[WHAT TO DO]
Which of the lines in the records below hold the string "royal"? Copy every one of them.

[Spatial reasoning data]

Content starts

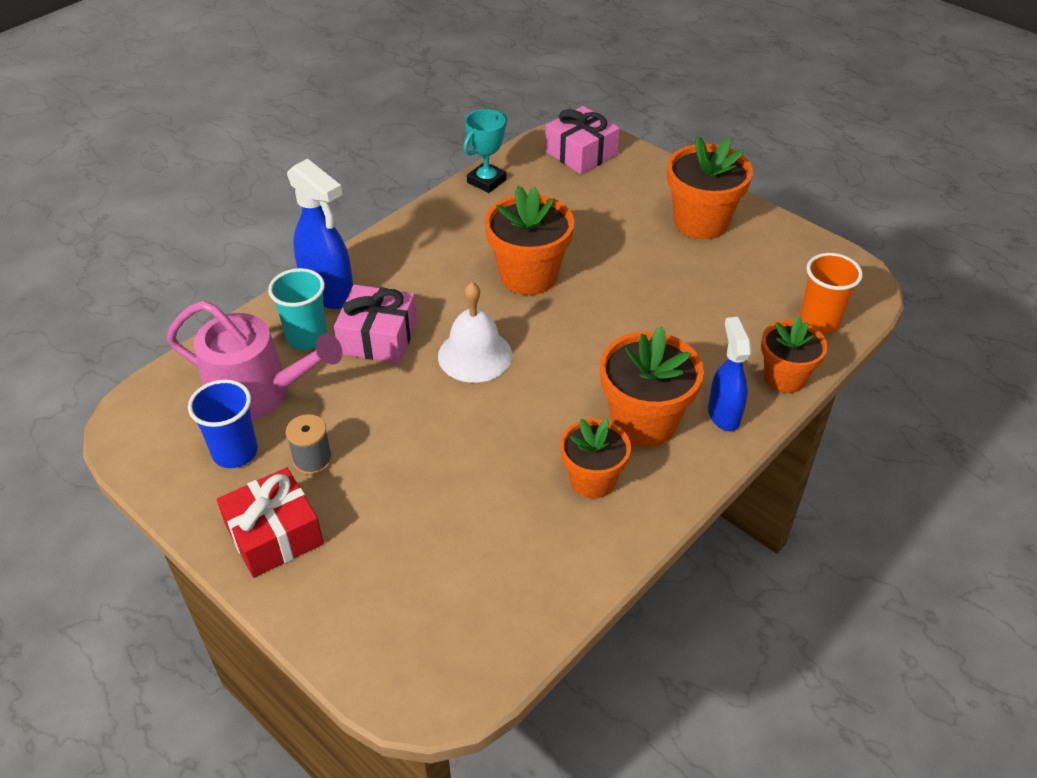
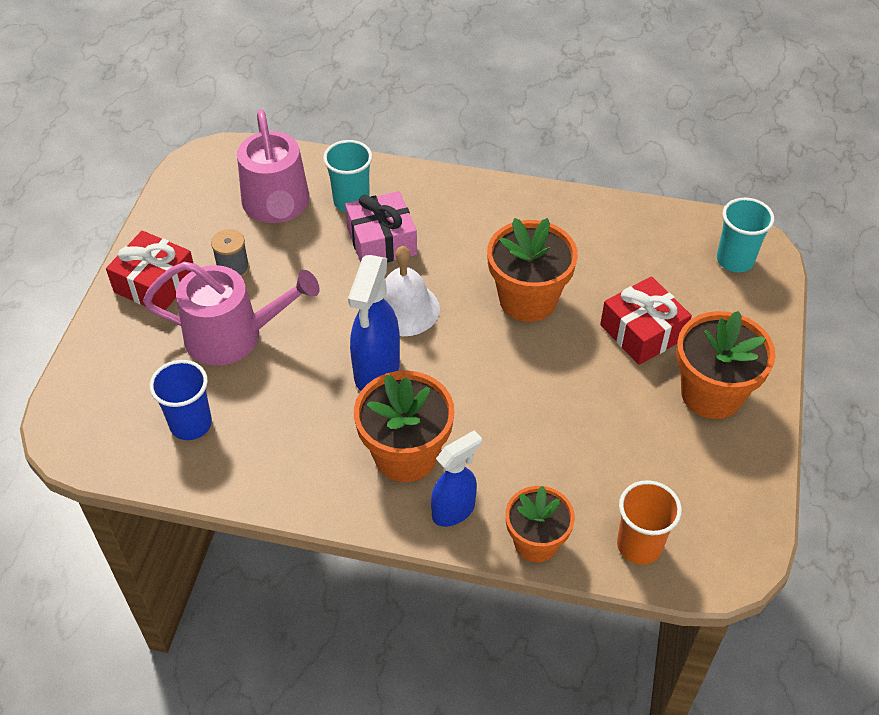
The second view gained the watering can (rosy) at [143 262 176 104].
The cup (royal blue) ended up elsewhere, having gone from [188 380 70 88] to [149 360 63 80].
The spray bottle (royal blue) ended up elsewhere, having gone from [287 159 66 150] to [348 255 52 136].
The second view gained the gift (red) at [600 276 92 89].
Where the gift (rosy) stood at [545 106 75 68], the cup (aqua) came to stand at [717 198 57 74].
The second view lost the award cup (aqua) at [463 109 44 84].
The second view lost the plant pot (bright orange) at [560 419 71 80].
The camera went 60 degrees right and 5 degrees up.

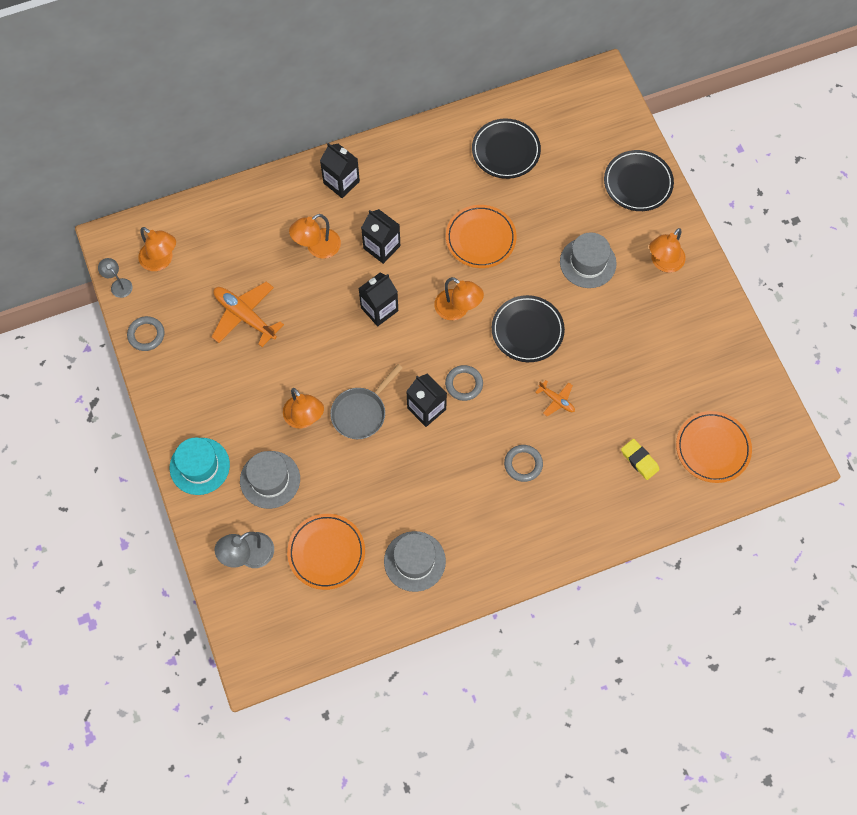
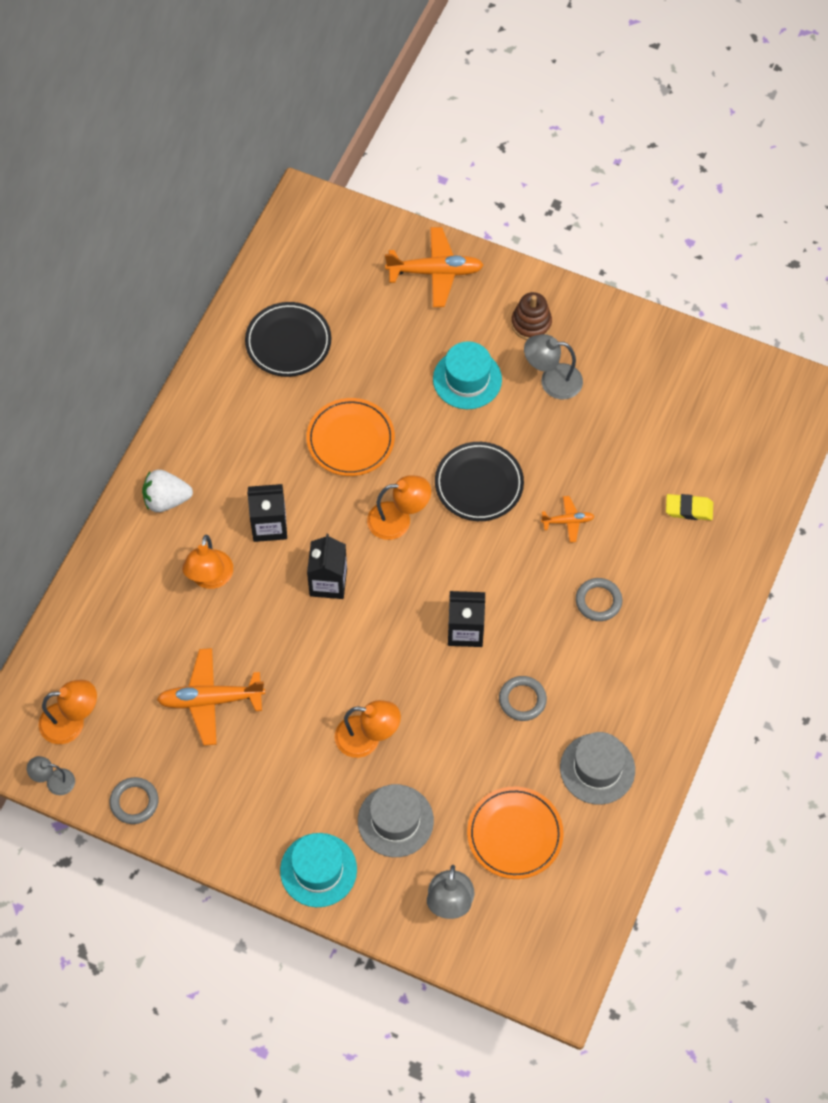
Where the carton (jet-black) stood at [320 143 40 55], the strawberry (snow-white) came to stand at [142 470 51 42].
Where the flat dish (jet-black) stood at [604 150 70 61], the aeroplane (bright orange) came to stand at [385 227 99 80].
What was the tall hat (ash-grey) at [560 232 57 56] turned into the tall hat (aqua) at [433 341 69 68].
The torus (ash-grey) ended up elsewhere, having gone from [445 365 38 36] to [499 676 48 45].
Where the lamp (bright orange) stood at [649 228 37 44], the ring stacker (russet) came to stand at [511 292 41 48].
The second view gained the lamp (ash-grey) at [524 334 59 65].
The second view lost the pan (ash-grey) at [330 364 73 75].
The second view lost the flat dish (bright orange) at [676 411 76 72].
The camera went 45 degrees left and 5 degrees down.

Content ends

[REPLY]
The cup (royal blue) ended up elsewhere, having gone from [188 380 70 88] to [149 360 63 80].
The spray bottle (royal blue) ended up elsewhere, having gone from [287 159 66 150] to [348 255 52 136].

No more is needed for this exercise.